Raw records
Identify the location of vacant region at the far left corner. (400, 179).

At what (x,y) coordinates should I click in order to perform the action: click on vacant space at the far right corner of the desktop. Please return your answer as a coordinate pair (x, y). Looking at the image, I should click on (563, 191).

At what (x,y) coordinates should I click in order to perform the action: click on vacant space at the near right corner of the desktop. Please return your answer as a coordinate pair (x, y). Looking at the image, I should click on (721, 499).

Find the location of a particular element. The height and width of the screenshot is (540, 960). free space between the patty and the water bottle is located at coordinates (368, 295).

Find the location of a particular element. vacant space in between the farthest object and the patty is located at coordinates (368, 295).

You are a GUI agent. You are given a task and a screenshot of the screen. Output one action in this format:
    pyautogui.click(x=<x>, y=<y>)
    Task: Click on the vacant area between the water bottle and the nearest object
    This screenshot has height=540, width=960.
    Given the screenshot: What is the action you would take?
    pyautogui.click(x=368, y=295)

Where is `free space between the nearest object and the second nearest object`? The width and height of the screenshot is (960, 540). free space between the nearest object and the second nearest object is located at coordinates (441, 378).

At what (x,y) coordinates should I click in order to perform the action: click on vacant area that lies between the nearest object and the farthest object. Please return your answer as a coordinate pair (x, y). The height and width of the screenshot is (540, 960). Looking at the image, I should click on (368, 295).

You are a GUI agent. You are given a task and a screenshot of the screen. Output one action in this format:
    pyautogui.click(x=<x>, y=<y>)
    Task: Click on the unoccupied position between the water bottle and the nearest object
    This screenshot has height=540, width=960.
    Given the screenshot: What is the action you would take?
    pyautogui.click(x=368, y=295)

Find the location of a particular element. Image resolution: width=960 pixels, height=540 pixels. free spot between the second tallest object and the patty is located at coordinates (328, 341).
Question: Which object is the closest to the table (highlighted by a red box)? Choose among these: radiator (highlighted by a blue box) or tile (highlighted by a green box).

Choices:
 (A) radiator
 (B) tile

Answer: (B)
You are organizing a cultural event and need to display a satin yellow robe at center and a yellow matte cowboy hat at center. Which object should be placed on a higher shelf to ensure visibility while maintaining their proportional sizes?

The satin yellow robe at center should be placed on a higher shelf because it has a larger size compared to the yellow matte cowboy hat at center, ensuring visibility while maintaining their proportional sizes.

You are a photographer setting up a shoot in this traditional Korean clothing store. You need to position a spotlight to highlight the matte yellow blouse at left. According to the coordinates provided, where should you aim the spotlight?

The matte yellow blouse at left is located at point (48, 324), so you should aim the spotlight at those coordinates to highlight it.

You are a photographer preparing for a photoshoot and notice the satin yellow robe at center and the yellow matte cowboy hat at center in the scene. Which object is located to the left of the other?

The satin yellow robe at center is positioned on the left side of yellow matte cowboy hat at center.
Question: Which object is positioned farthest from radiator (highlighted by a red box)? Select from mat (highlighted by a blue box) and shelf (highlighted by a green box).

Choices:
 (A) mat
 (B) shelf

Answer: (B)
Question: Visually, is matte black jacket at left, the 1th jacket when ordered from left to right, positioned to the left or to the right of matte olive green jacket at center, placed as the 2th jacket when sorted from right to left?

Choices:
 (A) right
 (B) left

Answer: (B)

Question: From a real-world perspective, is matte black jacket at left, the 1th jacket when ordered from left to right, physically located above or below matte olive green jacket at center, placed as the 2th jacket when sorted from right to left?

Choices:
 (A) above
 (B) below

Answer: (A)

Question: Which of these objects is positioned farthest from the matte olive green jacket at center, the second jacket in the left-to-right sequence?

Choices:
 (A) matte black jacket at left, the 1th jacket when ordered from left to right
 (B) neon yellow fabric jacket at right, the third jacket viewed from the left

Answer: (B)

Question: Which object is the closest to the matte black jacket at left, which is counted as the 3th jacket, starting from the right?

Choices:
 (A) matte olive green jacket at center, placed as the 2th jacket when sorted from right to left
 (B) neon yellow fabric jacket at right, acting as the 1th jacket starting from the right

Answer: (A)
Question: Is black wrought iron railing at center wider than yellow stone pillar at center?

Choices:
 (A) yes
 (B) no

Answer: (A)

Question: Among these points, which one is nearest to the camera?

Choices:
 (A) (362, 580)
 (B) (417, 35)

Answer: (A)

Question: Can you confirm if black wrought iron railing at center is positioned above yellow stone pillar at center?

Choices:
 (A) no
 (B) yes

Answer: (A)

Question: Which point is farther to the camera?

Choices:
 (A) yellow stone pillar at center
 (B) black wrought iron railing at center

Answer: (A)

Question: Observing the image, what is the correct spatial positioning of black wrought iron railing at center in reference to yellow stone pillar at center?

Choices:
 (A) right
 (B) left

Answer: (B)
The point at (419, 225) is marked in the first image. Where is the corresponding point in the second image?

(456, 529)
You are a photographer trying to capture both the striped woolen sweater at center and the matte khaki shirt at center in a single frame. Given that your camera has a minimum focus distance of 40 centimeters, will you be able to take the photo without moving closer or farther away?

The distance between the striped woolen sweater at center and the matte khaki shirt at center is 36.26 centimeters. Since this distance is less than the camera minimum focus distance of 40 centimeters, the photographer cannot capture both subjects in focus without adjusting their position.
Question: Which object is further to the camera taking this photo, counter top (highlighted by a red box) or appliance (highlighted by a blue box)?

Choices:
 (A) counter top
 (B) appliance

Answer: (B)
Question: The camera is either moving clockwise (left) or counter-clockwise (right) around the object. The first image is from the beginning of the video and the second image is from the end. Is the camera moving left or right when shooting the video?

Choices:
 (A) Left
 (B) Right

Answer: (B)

__Stated problem__:
Copy all of the data above word for word, keeping every line in its original order and form.

__Completed exercise__:
Identify the location of vacant region at the far left corner. (400, 179).

At what (x,y) coordinates should I click in order to perform the action: click on vacant space at the far right corner of the desktop. Please return your answer as a coordinate pair (x, y). Looking at the image, I should click on (563, 191).

At what (x,y) coordinates should I click in order to perform the action: click on vacant space at the near right corner of the desktop. Please return your answer as a coordinate pair (x, y). Looking at the image, I should click on (721, 499).

Find the location of a particular element. The height and width of the screenshot is (540, 960). free space between the patty and the water bottle is located at coordinates (368, 295).

Find the location of a particular element. vacant space in between the farthest object and the patty is located at coordinates (368, 295).

You are a GUI agent. You are given a task and a screenshot of the screen. Output one action in this format:
    pyautogui.click(x=<x>, y=<y>)
    Task: Click on the vacant area between the water bottle and the nearest object
    This screenshot has height=540, width=960.
    Given the screenshot: What is the action you would take?
    pyautogui.click(x=368, y=295)

Where is `free space between the nearest object and the second nearest object`? The width and height of the screenshot is (960, 540). free space between the nearest object and the second nearest object is located at coordinates (441, 378).

At what (x,y) coordinates should I click in order to perform the action: click on vacant area that lies between the nearest object and the farthest object. Please return your answer as a coordinate pair (x, y). The height and width of the screenshot is (540, 960). Looking at the image, I should click on (368, 295).

You are a GUI agent. You are given a task and a screenshot of the screen. Output one action in this format:
    pyautogui.click(x=<x>, y=<y>)
    Task: Click on the unoccupied position between the water bottle and the nearest object
    This screenshot has height=540, width=960.
    Given the screenshot: What is the action you would take?
    pyautogui.click(x=368, y=295)

Find the location of a particular element. Image resolution: width=960 pixels, height=540 pixels. free spot between the second tallest object and the patty is located at coordinates (328, 341).
Question: Which object is the closest to the table (highlighted by a red box)? Choose among these: radiator (highlighted by a blue box) or tile (highlighted by a green box).

Choices:
 (A) radiator
 (B) tile

Answer: (B)
You are organizing a cultural event and need to display a satin yellow robe at center and a yellow matte cowboy hat at center. Which object should be placed on a higher shelf to ensure visibility while maintaining their proportional sizes?

The satin yellow robe at center should be placed on a higher shelf because it has a larger size compared to the yellow matte cowboy hat at center, ensuring visibility while maintaining their proportional sizes.

You are a photographer setting up a shoot in this traditional Korean clothing store. You need to position a spotlight to highlight the matte yellow blouse at left. According to the coordinates provided, where should you aim the spotlight?

The matte yellow blouse at left is located at point (48, 324), so you should aim the spotlight at those coordinates to highlight it.

You are a photographer preparing for a photoshoot and notice the satin yellow robe at center and the yellow matte cowboy hat at center in the scene. Which object is located to the left of the other?

The satin yellow robe at center is positioned on the left side of yellow matte cowboy hat at center.
Question: Which object is positioned farthest from radiator (highlighted by a red box)? Select from mat (highlighted by a blue box) and shelf (highlighted by a green box).

Choices:
 (A) mat
 (B) shelf

Answer: (B)
Question: Visually, is matte black jacket at left, the 1th jacket when ordered from left to right, positioned to the left or to the right of matte olive green jacket at center, placed as the 2th jacket when sorted from right to left?

Choices:
 (A) right
 (B) left

Answer: (B)

Question: From a real-world perspective, is matte black jacket at left, the 1th jacket when ordered from left to right, physically located above or below matte olive green jacket at center, placed as the 2th jacket when sorted from right to left?

Choices:
 (A) above
 (B) below

Answer: (A)

Question: Which of these objects is positioned farthest from the matte olive green jacket at center, the second jacket in the left-to-right sequence?

Choices:
 (A) matte black jacket at left, the 1th jacket when ordered from left to right
 (B) neon yellow fabric jacket at right, the third jacket viewed from the left

Answer: (B)

Question: Which object is the closest to the matte black jacket at left, which is counted as the 3th jacket, starting from the right?

Choices:
 (A) matte olive green jacket at center, placed as the 2th jacket when sorted from right to left
 (B) neon yellow fabric jacket at right, acting as the 1th jacket starting from the right

Answer: (A)
Question: Is black wrought iron railing at center wider than yellow stone pillar at center?

Choices:
 (A) yes
 (B) no

Answer: (A)

Question: Among these points, which one is nearest to the camera?

Choices:
 (A) (362, 580)
 (B) (417, 35)

Answer: (A)

Question: Can you confirm if black wrought iron railing at center is positioned above yellow stone pillar at center?

Choices:
 (A) no
 (B) yes

Answer: (A)

Question: Which point is farther to the camera?

Choices:
 (A) yellow stone pillar at center
 (B) black wrought iron railing at center

Answer: (A)

Question: Observing the image, what is the correct spatial positioning of black wrought iron railing at center in reference to yellow stone pillar at center?

Choices:
 (A) right
 (B) left

Answer: (B)
The point at (419, 225) is marked in the first image. Where is the corresponding point in the second image?

(456, 529)
You are a photographer trying to capture both the striped woolen sweater at center and the matte khaki shirt at center in a single frame. Given that your camera has a minimum focus distance of 40 centimeters, will you be able to take the photo without moving closer or farther away?

The distance between the striped woolen sweater at center and the matte khaki shirt at center is 36.26 centimeters. Since this distance is less than the camera minimum focus distance of 40 centimeters, the photographer cannot capture both subjects in focus without adjusting their position.
Question: Which object is further to the camera taking this photo, counter top (highlighted by a red box) or appliance (highlighted by a blue box)?

Choices:
 (A) counter top
 (B) appliance

Answer: (B)
Question: The camera is either moving clockwise (left) or counter-clockwise (right) around the object. The first image is from the beginning of the video and the second image is from the end. Is the camera moving left or right when shooting the video?

Choices:
 (A) Left
 (B) Right

Answer: (B)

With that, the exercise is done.